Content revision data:
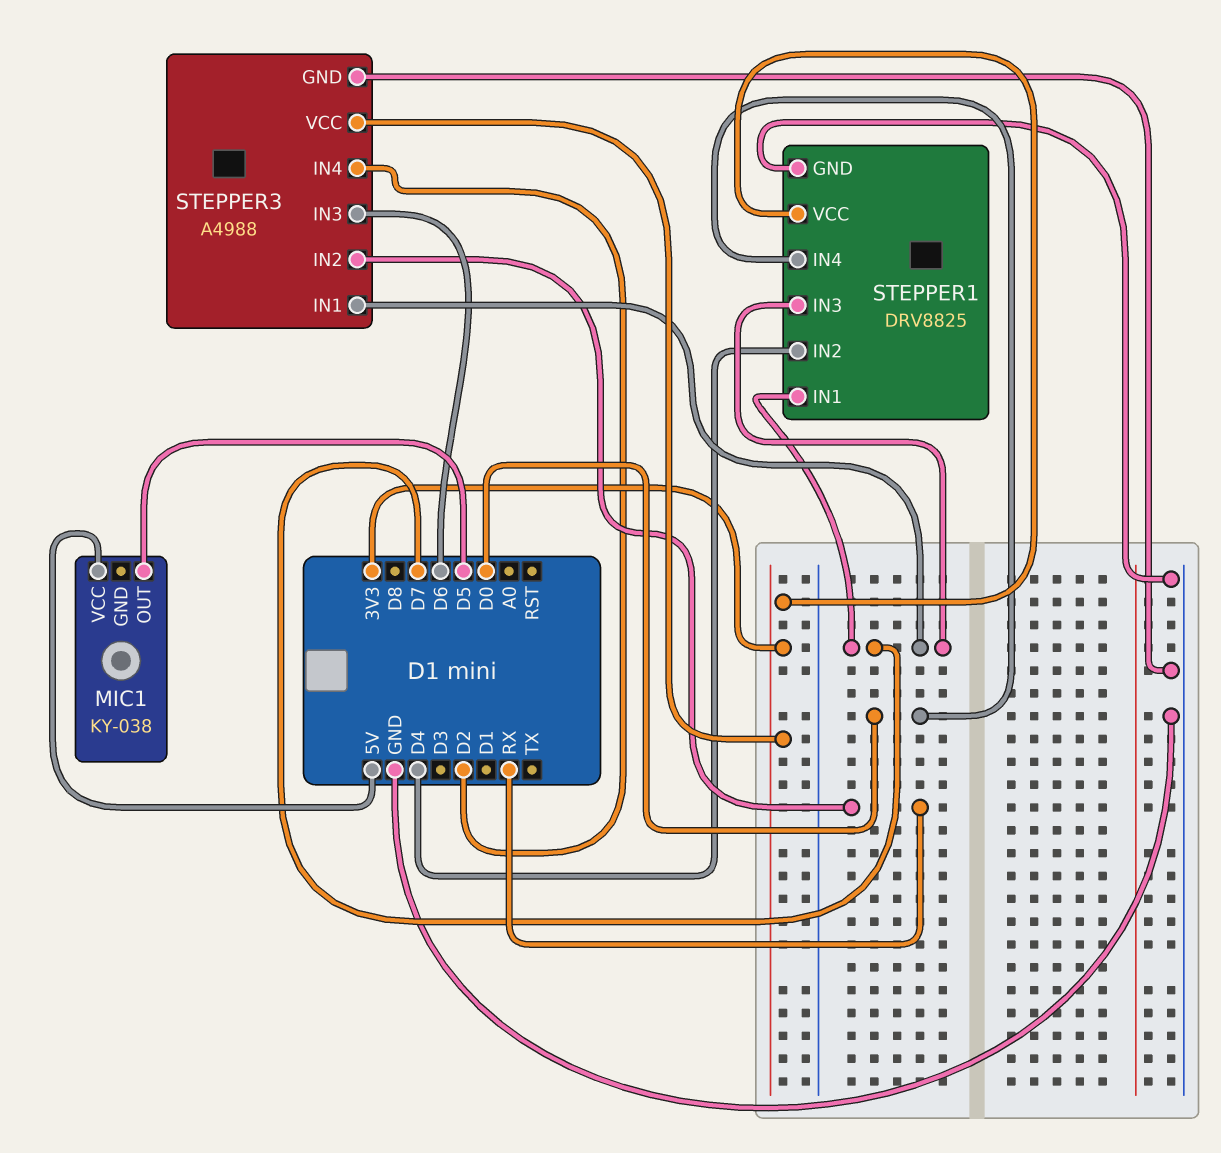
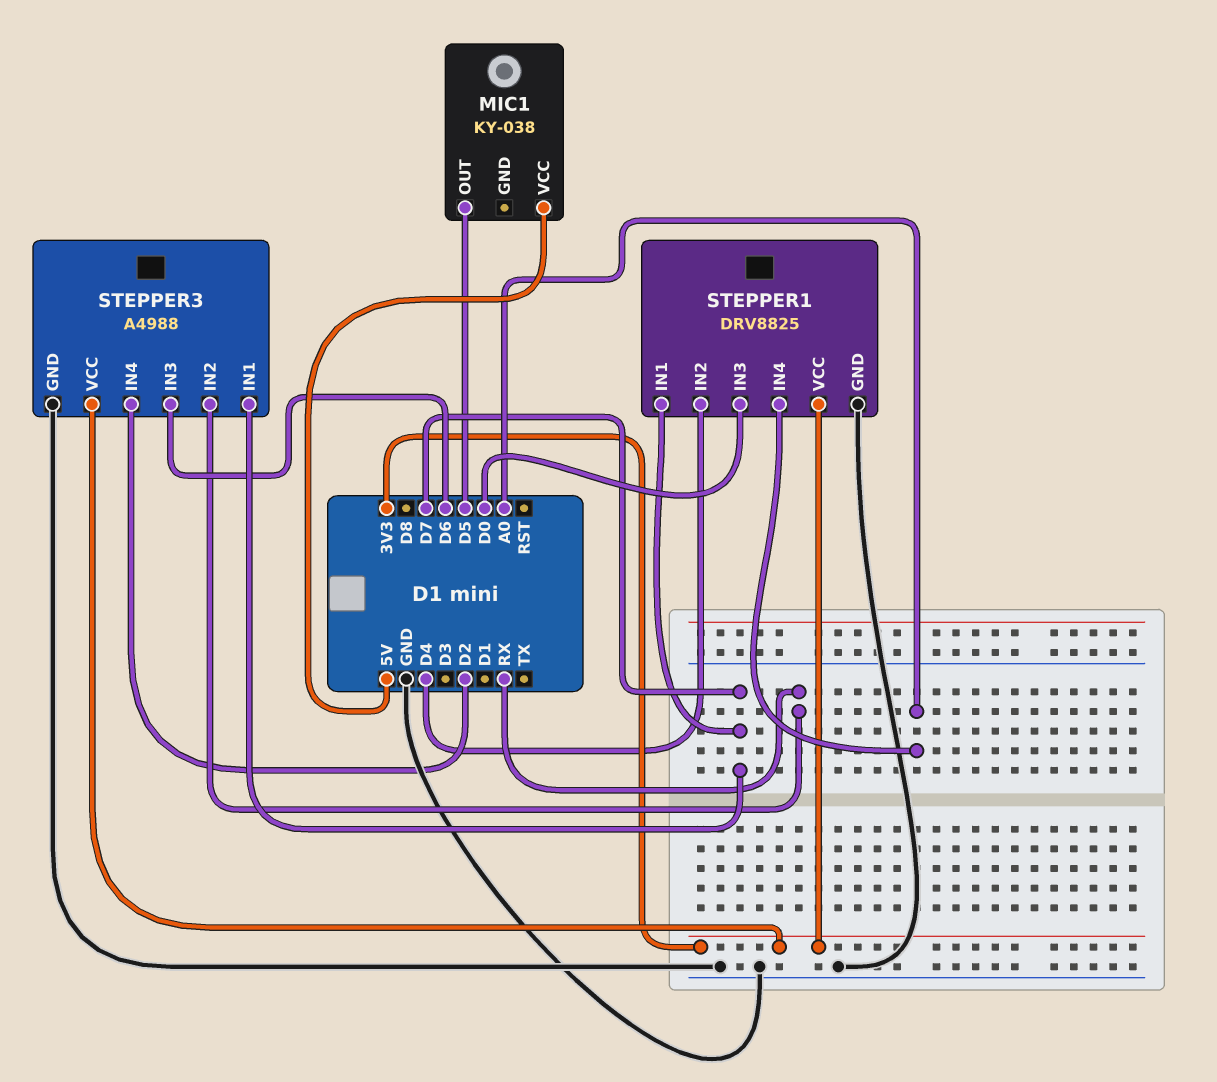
STEPPER1 pin IN3: D7 -> D0
STEPPER1 pin IN4: D0 -> A0

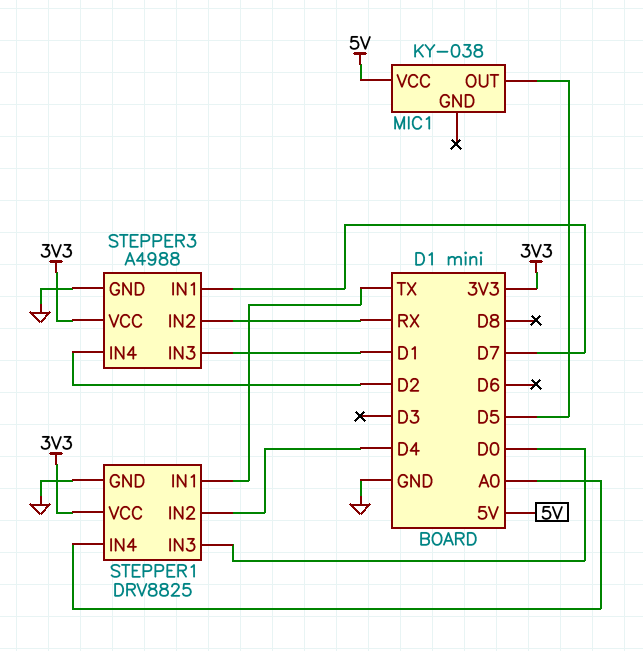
STEPPER1 pin IN1: D7 -> TX
STEPPER3 pin IN3: D6 -> D1

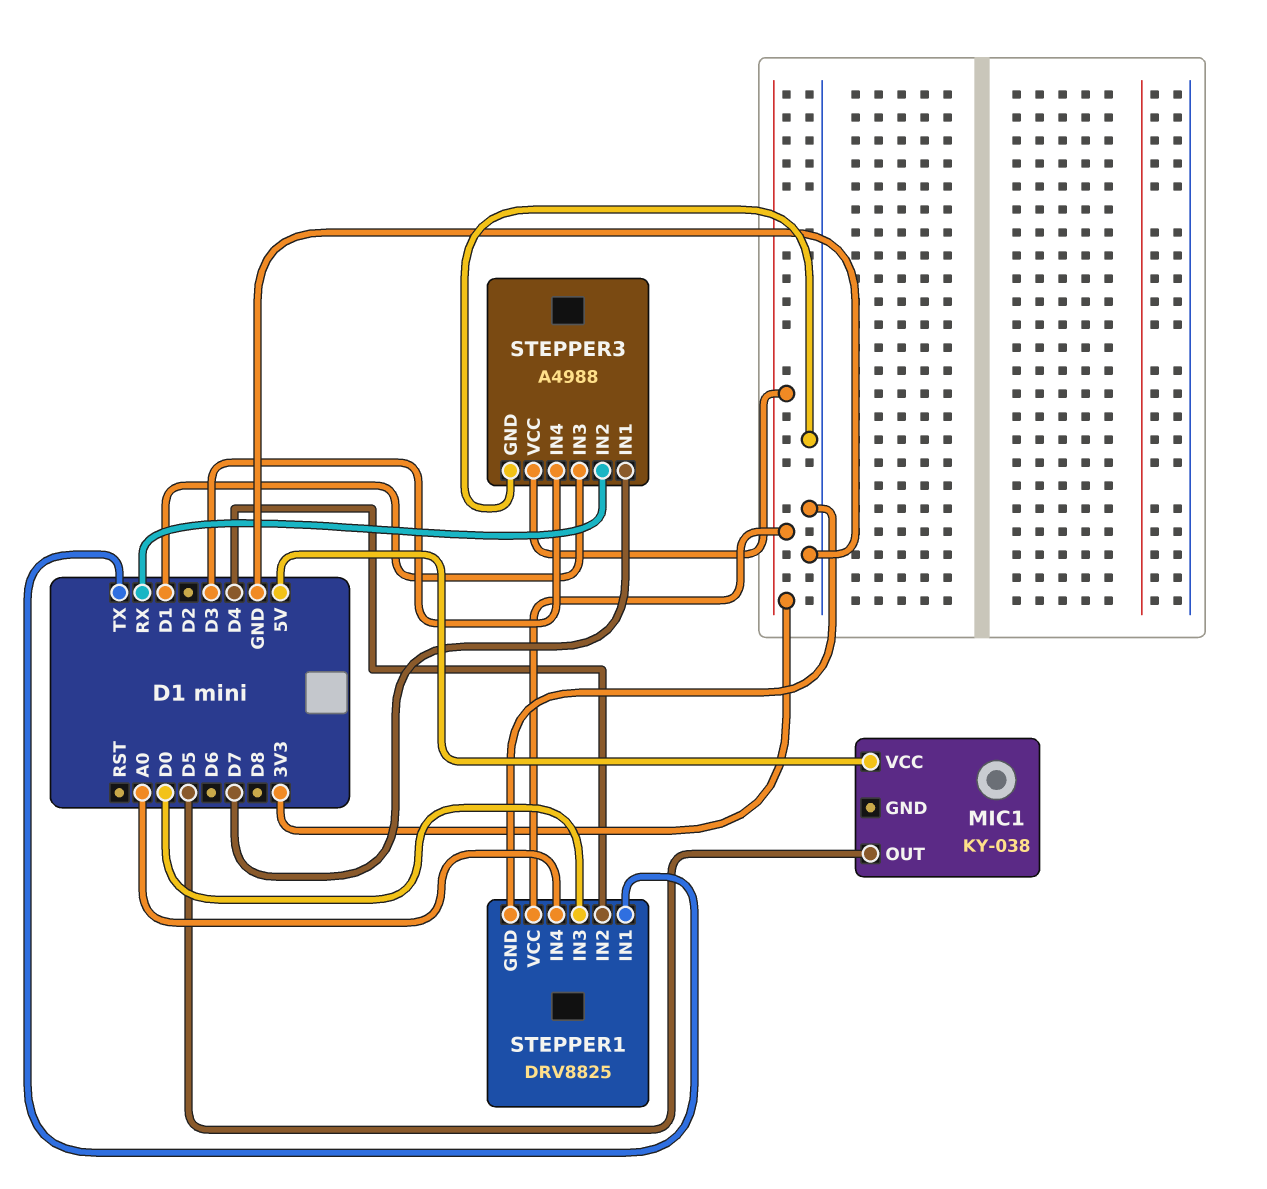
STEPPER3 pin IN4: D2 -> D3

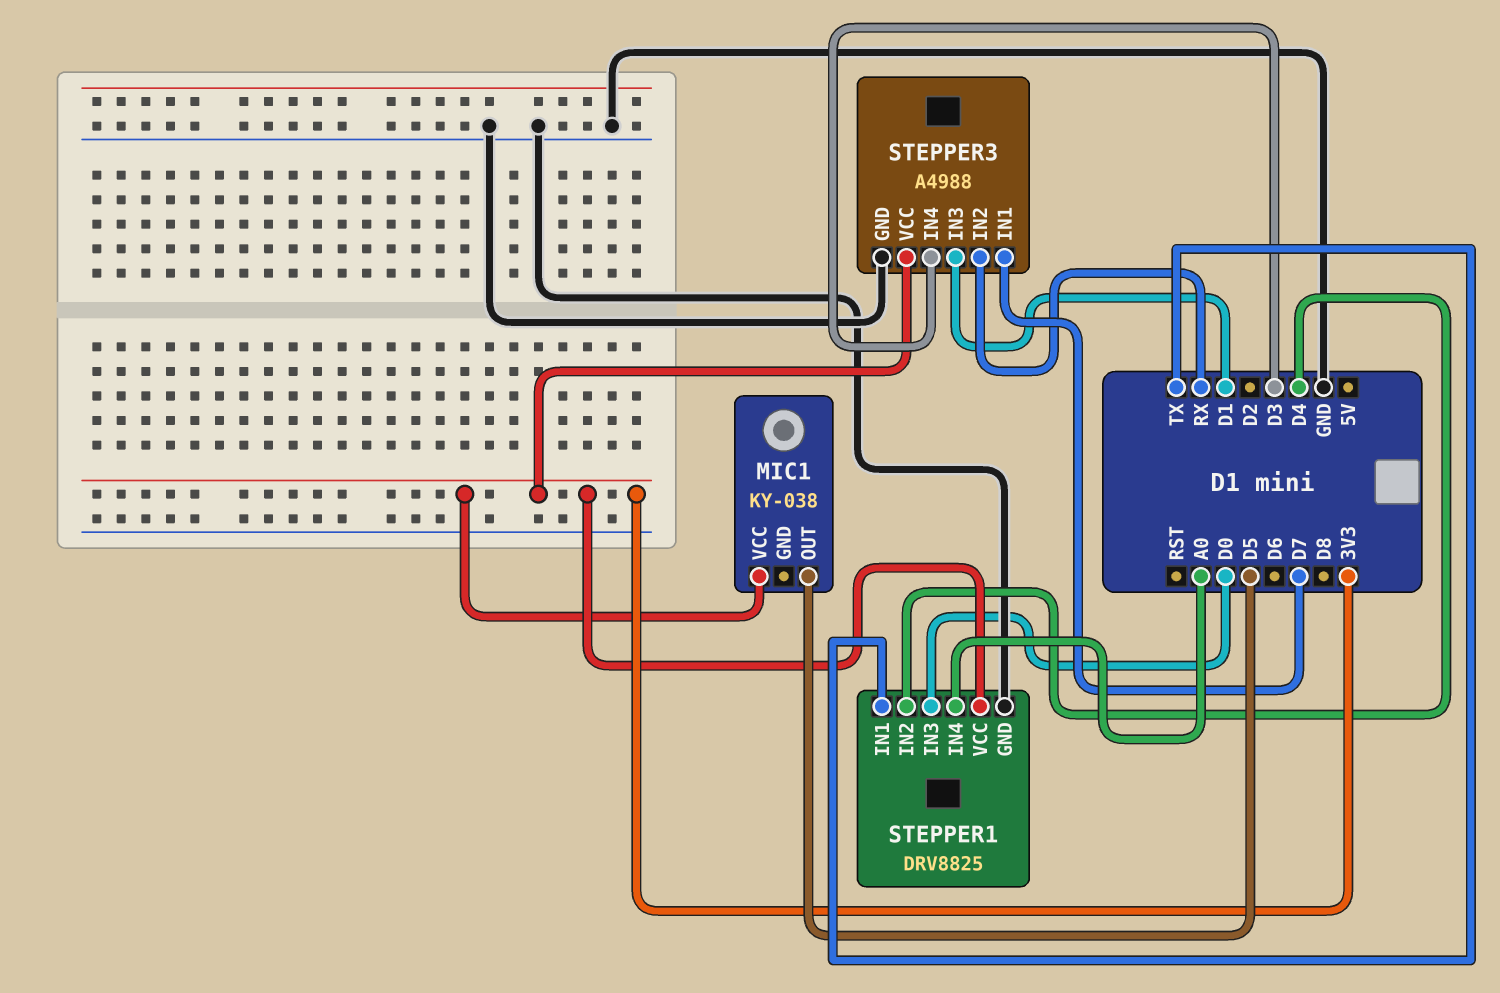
MIC1 pin VCC: 5V -> 3V3

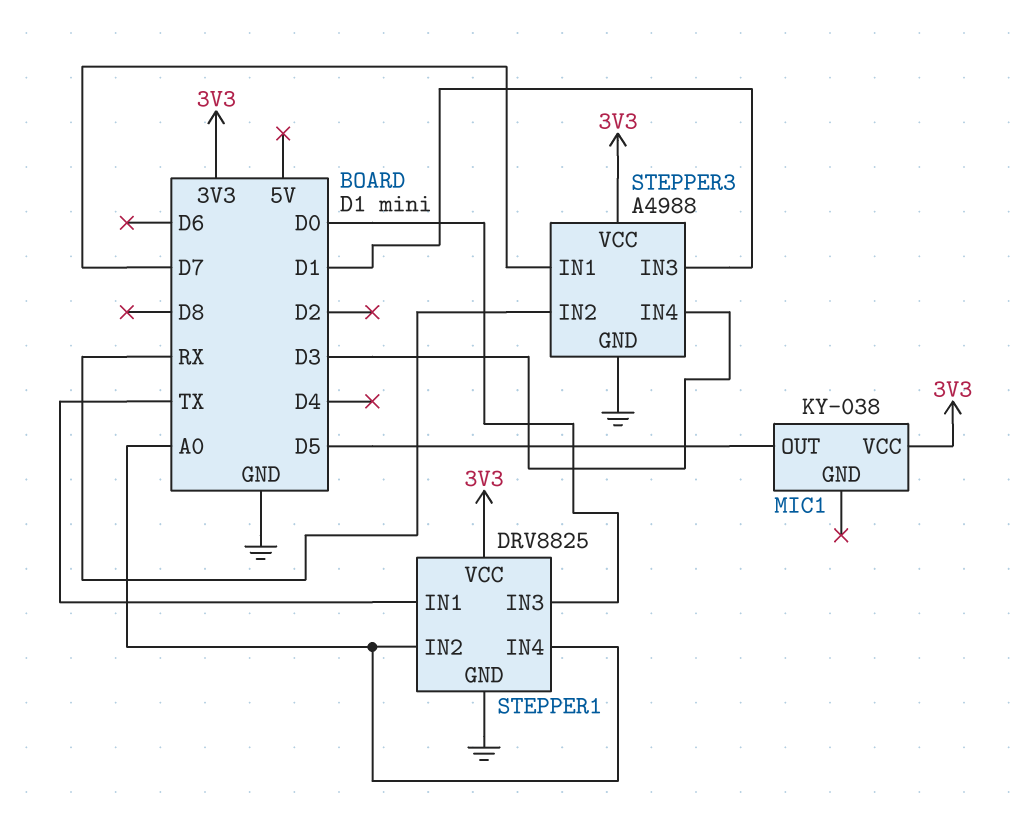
STEPPER1 pin IN2: D4 -> A0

[Instructions for the task]: The answer should consist of all the records, duplicated exactly, with no images included.

[Response]:
STEPPER1 pin IN3: D7 -> D0
STEPPER1 pin IN4: D0 -> A0

STEPPER1 pin IN1: D7 -> TX
STEPPER3 pin IN3: D6 -> D1

STEPPER3 pin IN4: D2 -> D3

MIC1 pin VCC: 5V -> 3V3

STEPPER1 pin IN2: D4 -> A0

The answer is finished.